▽

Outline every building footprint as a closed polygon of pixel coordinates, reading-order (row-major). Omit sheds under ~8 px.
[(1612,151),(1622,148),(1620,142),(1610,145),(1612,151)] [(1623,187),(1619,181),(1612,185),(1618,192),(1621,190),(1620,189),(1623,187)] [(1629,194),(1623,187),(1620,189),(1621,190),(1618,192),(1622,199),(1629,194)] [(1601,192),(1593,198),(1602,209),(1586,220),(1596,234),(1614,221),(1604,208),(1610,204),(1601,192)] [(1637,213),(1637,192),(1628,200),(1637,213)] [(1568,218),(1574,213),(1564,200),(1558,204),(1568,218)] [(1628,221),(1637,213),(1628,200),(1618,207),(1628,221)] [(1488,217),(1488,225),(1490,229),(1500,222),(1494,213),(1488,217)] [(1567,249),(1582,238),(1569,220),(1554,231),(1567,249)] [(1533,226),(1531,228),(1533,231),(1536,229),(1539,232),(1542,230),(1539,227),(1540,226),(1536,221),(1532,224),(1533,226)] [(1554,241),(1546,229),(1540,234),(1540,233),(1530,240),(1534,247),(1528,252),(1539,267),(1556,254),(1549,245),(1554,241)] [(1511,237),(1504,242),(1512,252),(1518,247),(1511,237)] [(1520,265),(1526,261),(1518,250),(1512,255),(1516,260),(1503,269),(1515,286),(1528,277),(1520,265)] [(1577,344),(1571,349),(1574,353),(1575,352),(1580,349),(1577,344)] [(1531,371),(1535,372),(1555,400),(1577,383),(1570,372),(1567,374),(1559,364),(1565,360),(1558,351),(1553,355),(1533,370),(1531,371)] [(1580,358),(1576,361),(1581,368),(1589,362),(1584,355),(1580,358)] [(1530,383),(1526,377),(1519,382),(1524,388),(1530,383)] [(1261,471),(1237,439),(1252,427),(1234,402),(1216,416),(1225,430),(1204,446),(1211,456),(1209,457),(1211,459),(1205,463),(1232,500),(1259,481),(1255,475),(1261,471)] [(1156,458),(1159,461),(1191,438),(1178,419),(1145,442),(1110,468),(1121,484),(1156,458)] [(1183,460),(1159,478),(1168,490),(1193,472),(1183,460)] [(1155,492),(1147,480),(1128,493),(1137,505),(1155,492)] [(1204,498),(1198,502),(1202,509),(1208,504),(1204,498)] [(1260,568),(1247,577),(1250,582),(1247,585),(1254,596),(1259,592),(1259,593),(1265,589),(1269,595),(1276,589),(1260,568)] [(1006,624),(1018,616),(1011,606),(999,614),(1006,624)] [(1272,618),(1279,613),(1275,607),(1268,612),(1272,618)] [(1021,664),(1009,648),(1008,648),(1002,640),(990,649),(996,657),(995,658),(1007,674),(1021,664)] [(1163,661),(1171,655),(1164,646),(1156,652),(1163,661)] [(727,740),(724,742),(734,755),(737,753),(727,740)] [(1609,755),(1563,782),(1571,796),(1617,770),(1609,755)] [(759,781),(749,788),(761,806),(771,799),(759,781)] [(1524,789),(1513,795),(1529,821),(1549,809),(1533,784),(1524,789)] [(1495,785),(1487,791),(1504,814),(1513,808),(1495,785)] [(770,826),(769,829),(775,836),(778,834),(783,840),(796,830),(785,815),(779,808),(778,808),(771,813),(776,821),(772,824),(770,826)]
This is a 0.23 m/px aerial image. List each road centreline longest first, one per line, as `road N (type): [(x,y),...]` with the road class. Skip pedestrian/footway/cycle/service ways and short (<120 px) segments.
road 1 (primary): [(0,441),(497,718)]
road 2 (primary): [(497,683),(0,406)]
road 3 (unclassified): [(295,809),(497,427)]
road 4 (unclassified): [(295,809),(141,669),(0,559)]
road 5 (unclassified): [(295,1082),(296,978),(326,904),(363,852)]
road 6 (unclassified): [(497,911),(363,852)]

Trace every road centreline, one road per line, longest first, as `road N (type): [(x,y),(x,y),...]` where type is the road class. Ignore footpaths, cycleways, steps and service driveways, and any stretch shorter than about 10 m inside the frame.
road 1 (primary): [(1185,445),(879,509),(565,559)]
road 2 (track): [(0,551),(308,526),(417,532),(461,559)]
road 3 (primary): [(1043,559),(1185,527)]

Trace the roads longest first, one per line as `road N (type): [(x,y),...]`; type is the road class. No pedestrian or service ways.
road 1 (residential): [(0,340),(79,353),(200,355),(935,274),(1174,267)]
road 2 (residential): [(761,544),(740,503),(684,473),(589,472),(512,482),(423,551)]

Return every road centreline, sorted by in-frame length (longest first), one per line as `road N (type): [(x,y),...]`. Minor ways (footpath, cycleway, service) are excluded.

△

Description of the task
Please reproduce each entry exactly as it appears.

Result for this task
Outline every building footprint as a closed polygon of pixel coordinates, reading-order (row-major). Omit sheds under ~8 px.
[(1612,151),(1622,148),(1620,142),(1610,145),(1612,151)] [(1623,187),(1619,181),(1612,185),(1618,192),(1621,190),(1620,189),(1623,187)] [(1629,194),(1623,187),(1620,189),(1621,190),(1618,192),(1622,199),(1629,194)] [(1601,192),(1593,198),(1602,209),(1586,220),(1596,234),(1614,221),(1604,208),(1610,204),(1601,192)] [(1637,213),(1637,192),(1628,200),(1637,213)] [(1568,218),(1574,213),(1564,200),(1558,204),(1568,218)] [(1628,221),(1637,213),(1628,200),(1618,207),(1628,221)] [(1488,217),(1488,225),(1490,229),(1500,222),(1494,213),(1488,217)] [(1567,249),(1582,238),(1569,220),(1554,231),(1567,249)] [(1533,226),(1531,228),(1533,231),(1536,229),(1539,232),(1542,230),(1539,227),(1540,226),(1536,221),(1532,224),(1533,226)] [(1554,241),(1546,229),(1540,234),(1540,233),(1530,240),(1534,247),(1528,252),(1539,267),(1556,254),(1549,245),(1554,241)] [(1511,237),(1504,242),(1512,252),(1518,247),(1511,237)] [(1520,265),(1526,261),(1518,250),(1512,255),(1516,260),(1503,269),(1515,286),(1528,277),(1520,265)] [(1577,344),(1571,349),(1574,353),(1575,352),(1580,349),(1577,344)] [(1531,371),(1535,372),(1555,400),(1577,383),(1570,372),(1567,374),(1559,364),(1565,360),(1558,351),(1553,355),(1533,370),(1531,371)] [(1580,358),(1576,361),(1581,368),(1589,362),(1584,355),(1580,358)] [(1530,383),(1526,377),(1519,382),(1524,388),(1530,383)] [(1261,471),(1237,439),(1252,427),(1234,402),(1216,416),(1225,430),(1204,446),(1211,456),(1209,457),(1211,459),(1205,463),(1232,500),(1259,481),(1255,475),(1261,471)] [(1156,458),(1159,461),(1191,438),(1178,419),(1145,442),(1110,468),(1121,484),(1156,458)] [(1183,460),(1159,478),(1168,490),(1193,472),(1183,460)] [(1155,492),(1147,480),(1128,493),(1137,505),(1155,492)] [(1204,498),(1198,502),(1202,509),(1208,504),(1204,498)] [(1260,568),(1247,577),(1250,582),(1247,585),(1254,596),(1259,592),(1259,593),(1265,589),(1269,595),(1276,589),(1260,568)] [(1006,624),(1018,616),(1011,606),(999,614),(1006,624)] [(1272,618),(1279,613),(1275,607),(1268,612),(1272,618)] [(1021,664),(1009,648),(1008,648),(1002,640),(990,649),(996,657),(995,658),(1007,674),(1021,664)] [(1163,661),(1171,655),(1164,646),(1156,652),(1163,661)] [(727,740),(724,742),(734,755),(737,753),(727,740)] [(1609,755),(1563,782),(1571,796),(1617,770),(1609,755)] [(759,781),(749,788),(761,806),(771,799),(759,781)] [(1524,789),(1513,795),(1529,821),(1549,809),(1533,784),(1524,789)] [(1495,785),(1487,791),(1504,814),(1513,808),(1495,785)] [(770,826),(769,829),(775,836),(778,834),(783,840),(796,830),(785,815),(779,808),(778,808),(771,813),(776,821),(772,824),(770,826)]
This is a 0.23 m/px aerial image. List each road centreline longest first, one per line, as `road N (type): [(x,y),...]` with the road class. Skip pedestrian/footway/cycle/service ways and short (<120 px) segments.
road 1 (primary): [(0,441),(497,718)]
road 2 (primary): [(497,683),(0,406)]
road 3 (unclassified): [(295,809),(497,427)]
road 4 (unclassified): [(295,809),(141,669),(0,559)]
road 5 (unclassified): [(295,1082),(296,978),(326,904),(363,852)]
road 6 (unclassified): [(497,911),(363,852)]

Trace every road centreline, one road per line, longest first, as `road N (type): [(x,y),(x,y),...]` where type is the road class. Ignore footpaths, cycleways, steps and service driveways, and any stretch shorter than about 10 m inside the frame.
road 1 (primary): [(1185,445),(879,509),(565,559)]
road 2 (track): [(0,551),(308,526),(417,532),(461,559)]
road 3 (primary): [(1043,559),(1185,527)]

Trace the roads longest first, one per line as `road N (type): [(x,y),...]`; type is the road class. No pedestrian or service ways.
road 1 (residential): [(0,340),(79,353),(200,355),(935,274),(1174,267)]
road 2 (residential): [(761,544),(740,503),(684,473),(589,472),(512,482),(423,551)]

Return every road centreline, sorted by in-frame length (longest first), one per line as `road N (type): [(x,y),...]`. Minor ways (footpath, cycleway, service) are excluded.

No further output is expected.